*Information shown*
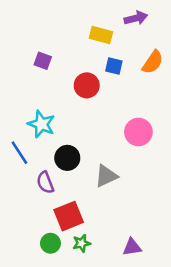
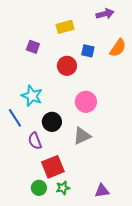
yellow rectangle: (101, 35) -> (65, 27), moved, turned -30
pink circle: (138, 132) -> (86, 102), moved

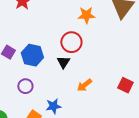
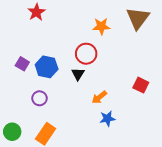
red square: (125, 85) -> (141, 85), moved
blue star: (53, 106) -> (107, 119), moved

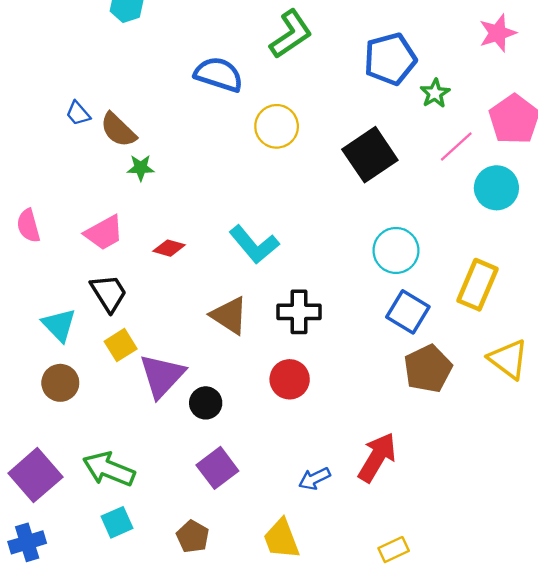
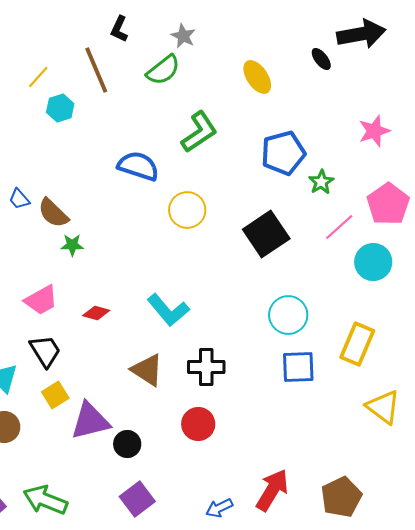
blue square: (408, 312) -> (298, 367), turned -33
brown pentagon: (428, 369) -> (341, 497), moved
purple triangle: (162, 376) -> (90, 421), turned 33

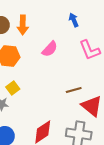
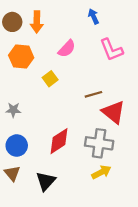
yellow square: (13, 88) -> (50, 79), moved

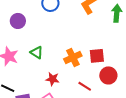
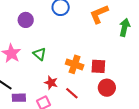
orange cross: (73, 57) -> (75, 64), turned 36
red line: (85, 86) -> (72, 93), moved

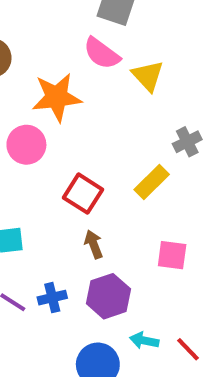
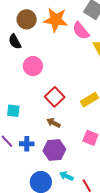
orange star: (57, 97) -> (56, 20), moved
brown arrow: (94, 244) -> (54, 123), turned -56

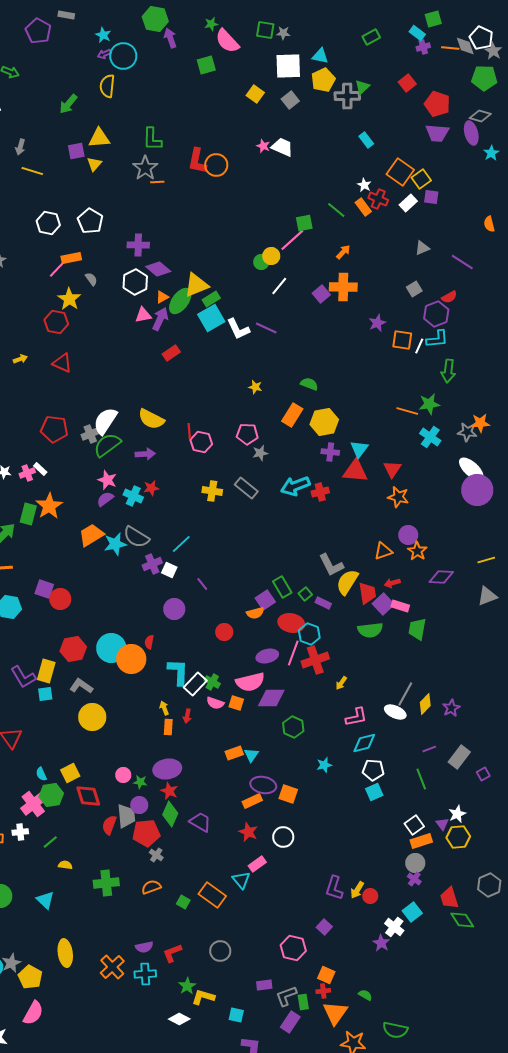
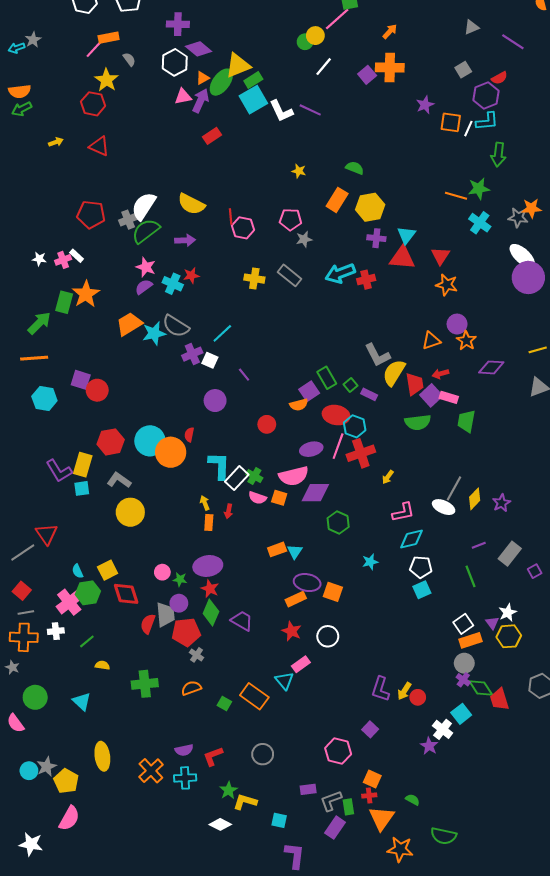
green diamond: (462, 920) -> (481, 688), moved

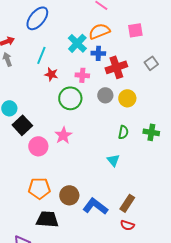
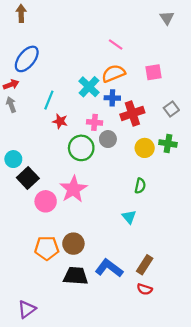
blue ellipse: (37, 18) -> (27, 59), moved
gray circle: (105, 95) -> (108, 139), moved
green cross: (151, 132) -> (168, 143), moved
pink star: (63, 135) -> (73, 189), size x1.4
brown circle: (69, 195) -> (73, 244), moved
black trapezoid: (47, 219) -> (76, 276), moved

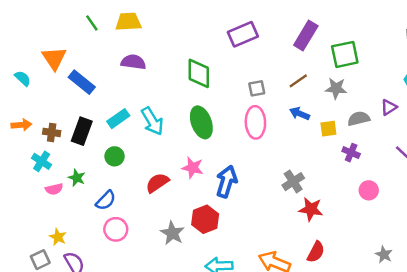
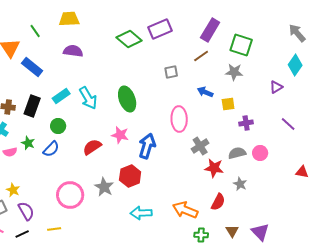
green line: (92, 23) -> (35, 31), moved
green square: (345, 54) -> (241, 45), turned 30
green diamond: (199, 73) -> (129, 39), moved, turned -50
brown line: (298, 81) -> (201, 56), moved
gray semicircle: (359, 119) -> (237, 153), moved
pink ellipse: (255, 122) -> (179, 119), moved
purple cross: (351, 153) -> (246, 123), turned -32
blue semicircle: (106, 200) -> (51, 149), moved
pink circle: (116, 229) -> (70, 195), moved, size x1.4
gray star: (384, 255) -> (240, 184), moved

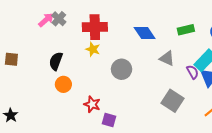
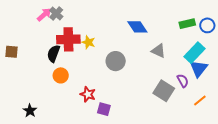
red cross: (95, 27) -> (68, 39), moved
green rectangle: (186, 30) -> (187, 24), moved
purple semicircle: (192, 72) -> (183, 81), moved
black star: (11, 115) -> (30, 111), moved

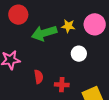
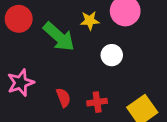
green arrow: (44, 33) -> (59, 37), turned -110

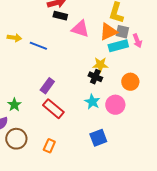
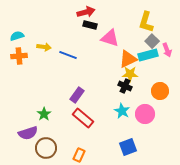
orange triangle: (108, 32) -> (128, 59), moved
gray square: (122, 32) -> (152, 41), turned 32

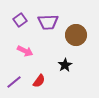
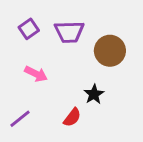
red semicircle: (39, 81) -> (72, 117), moved

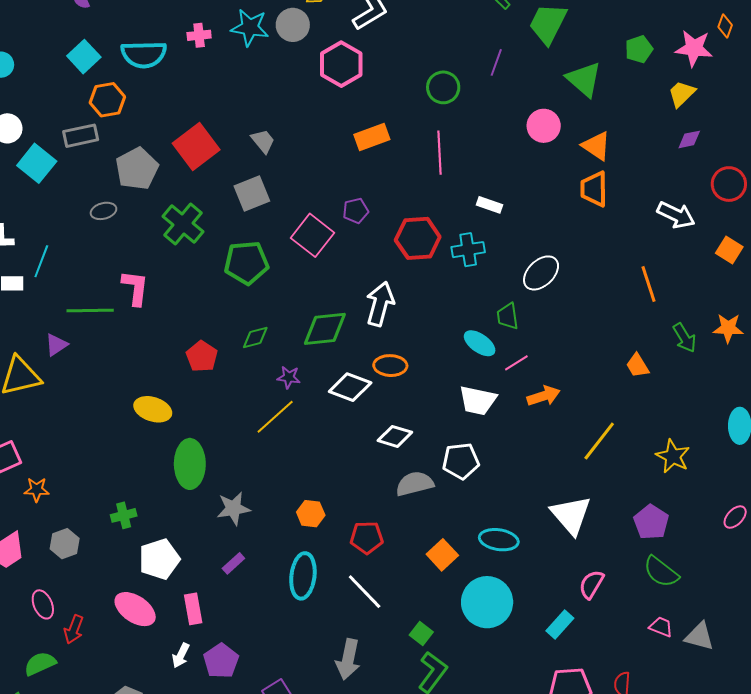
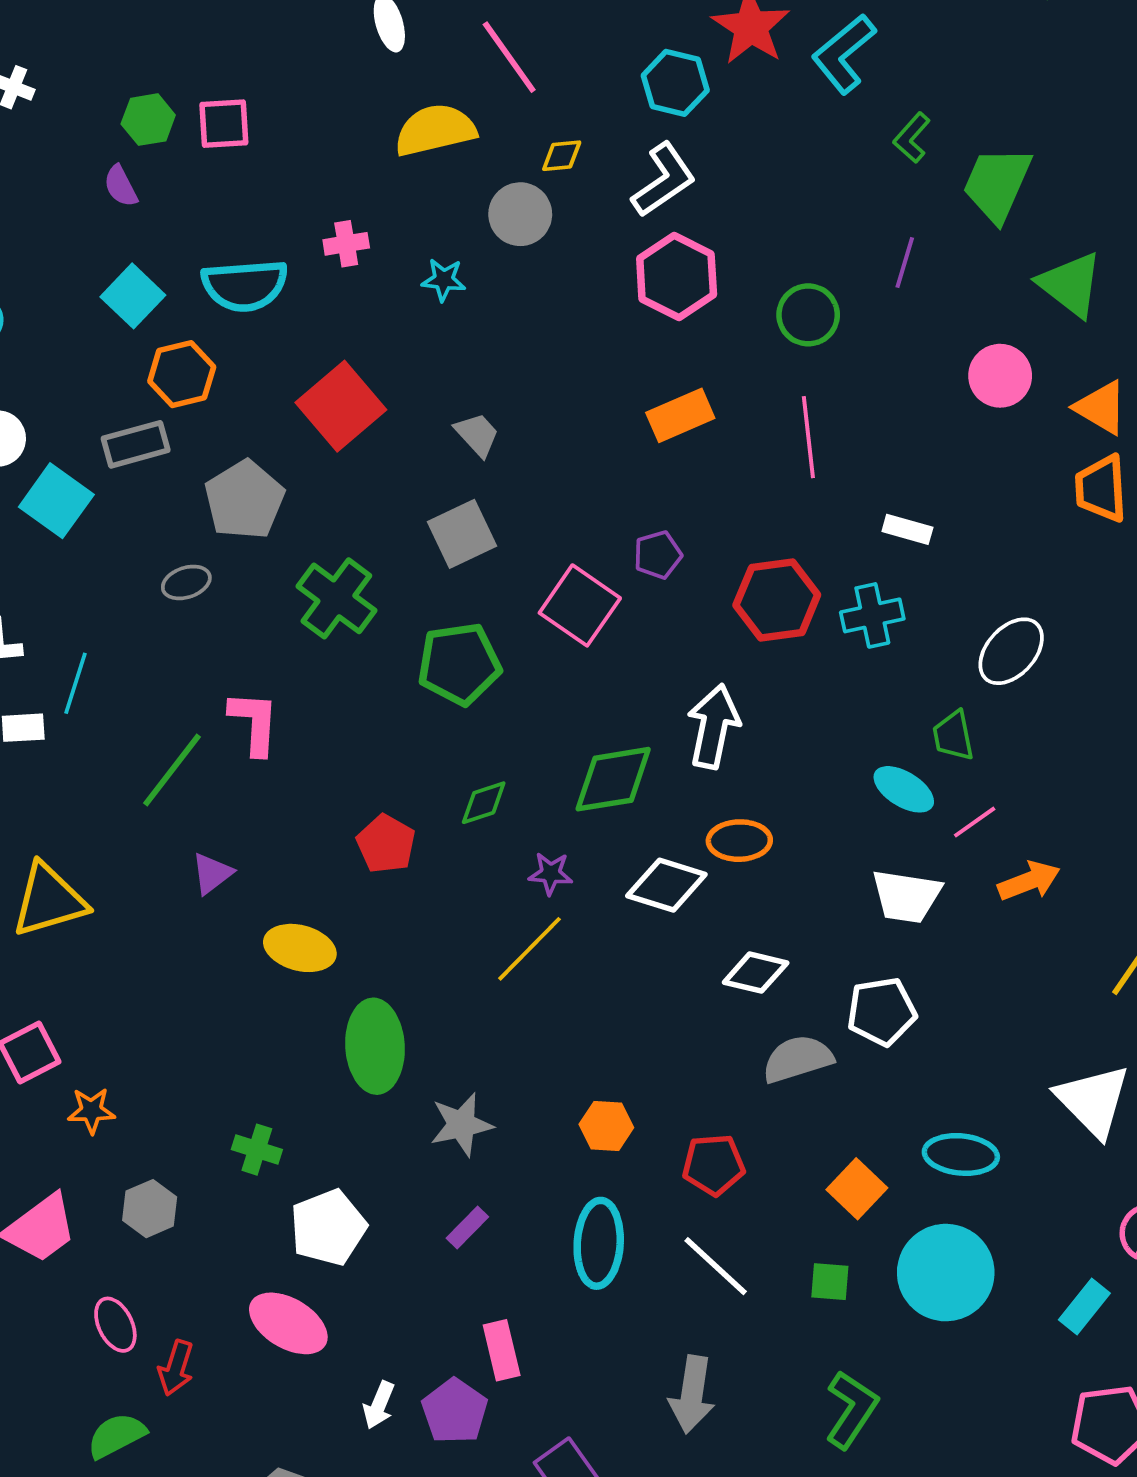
cyan star: (250, 27) -> (444, 280), moved, size x0.6
pink hexagon: (341, 64) -> (677, 277), moved
red square: (196, 147) -> (341, 406), moved
green line: (90, 311) -> (172, 770), turned -48
purple triangle: (56, 345) -> (212, 874), moved
green cross: (124, 515) -> (257, 1150), turned 35
pink rectangle: (193, 609) -> (502, 1350), moved
green square: (421, 634) -> (830, 1282), moved, turned -30

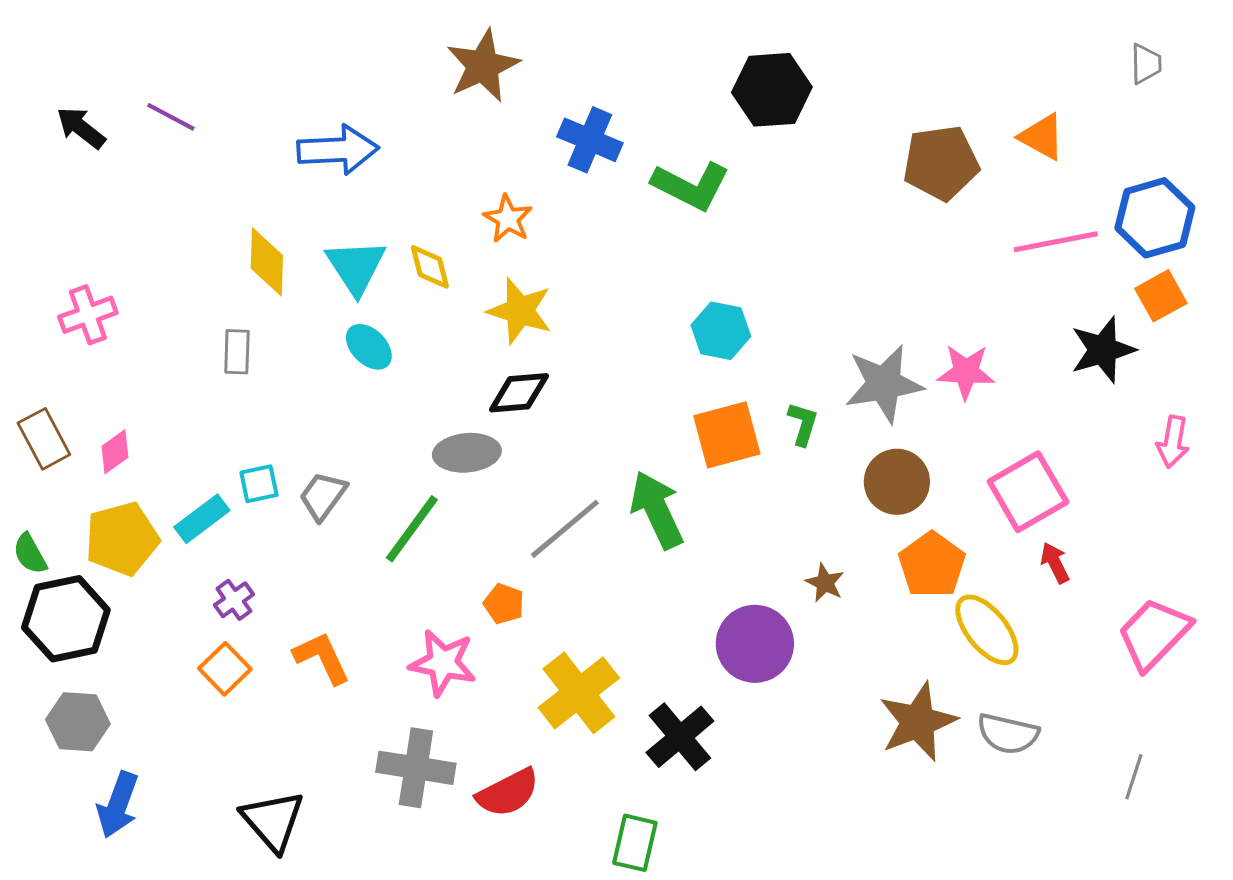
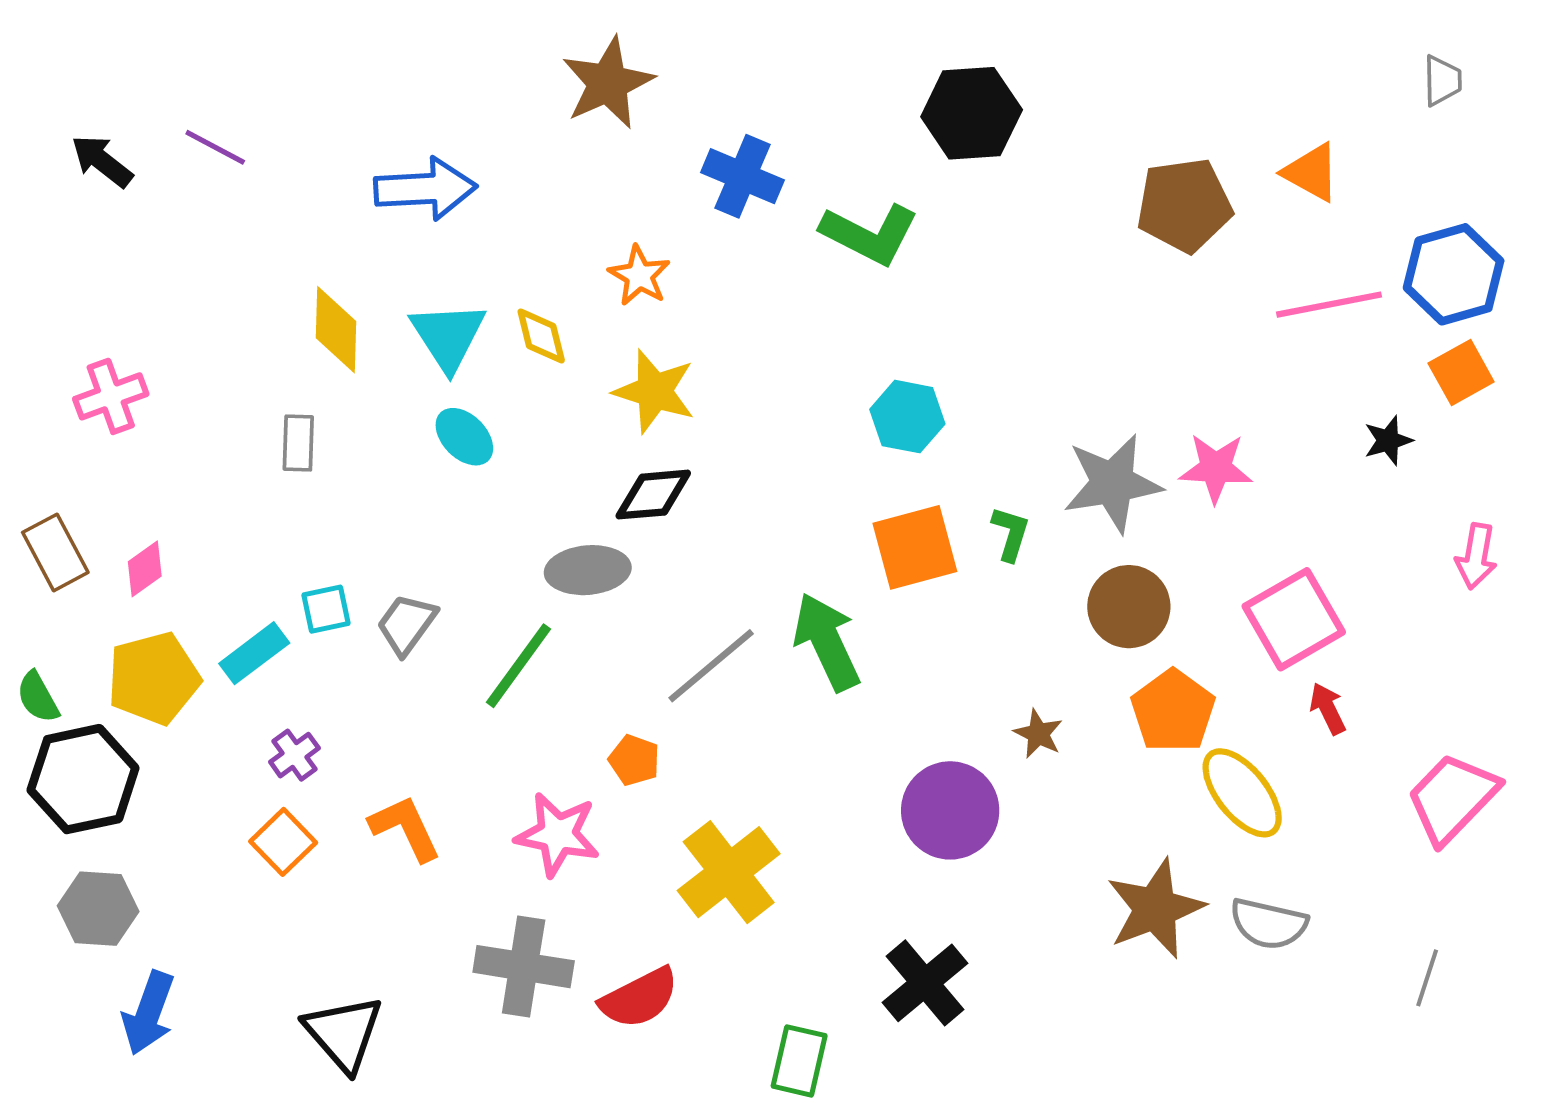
black star: (1103, 350) -> (1388, 440), size x0.6
black cross: (680, 737) -> (925, 983), moved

*Directions*
Within the records above, determine how many lines contain the word "rectangle". Respond with that number and no other text.

*Finished task*
3